* [What needs to be done]: Copy out the entries below exactly as they stand, but only from the line containing "[476, 255, 572, 364]" through the line containing "[426, 73, 491, 144]".

[Excerpts from a dataset]
Segment Open

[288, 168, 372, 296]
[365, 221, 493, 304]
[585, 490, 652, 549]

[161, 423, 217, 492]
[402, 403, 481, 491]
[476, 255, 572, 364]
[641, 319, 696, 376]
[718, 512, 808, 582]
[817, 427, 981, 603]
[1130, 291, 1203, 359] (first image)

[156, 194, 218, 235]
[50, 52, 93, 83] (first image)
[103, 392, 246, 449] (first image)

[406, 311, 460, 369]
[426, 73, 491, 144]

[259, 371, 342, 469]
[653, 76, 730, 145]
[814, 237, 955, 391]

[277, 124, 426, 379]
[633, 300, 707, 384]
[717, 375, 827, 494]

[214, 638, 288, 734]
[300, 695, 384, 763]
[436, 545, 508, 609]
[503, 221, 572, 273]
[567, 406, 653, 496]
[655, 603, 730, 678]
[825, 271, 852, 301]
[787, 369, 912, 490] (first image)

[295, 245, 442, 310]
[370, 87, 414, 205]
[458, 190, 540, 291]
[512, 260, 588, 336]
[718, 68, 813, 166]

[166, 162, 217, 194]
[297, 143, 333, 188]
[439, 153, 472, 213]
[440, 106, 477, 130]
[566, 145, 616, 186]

Segment Closed

* [Solved exercise]:
[476, 255, 572, 364]
[641, 319, 696, 376]
[718, 512, 808, 582]
[817, 427, 981, 603]
[1130, 291, 1203, 359] (first image)

[156, 194, 218, 235]
[50, 52, 93, 83] (first image)
[103, 392, 246, 449] (first image)

[406, 311, 460, 369]
[426, 73, 491, 144]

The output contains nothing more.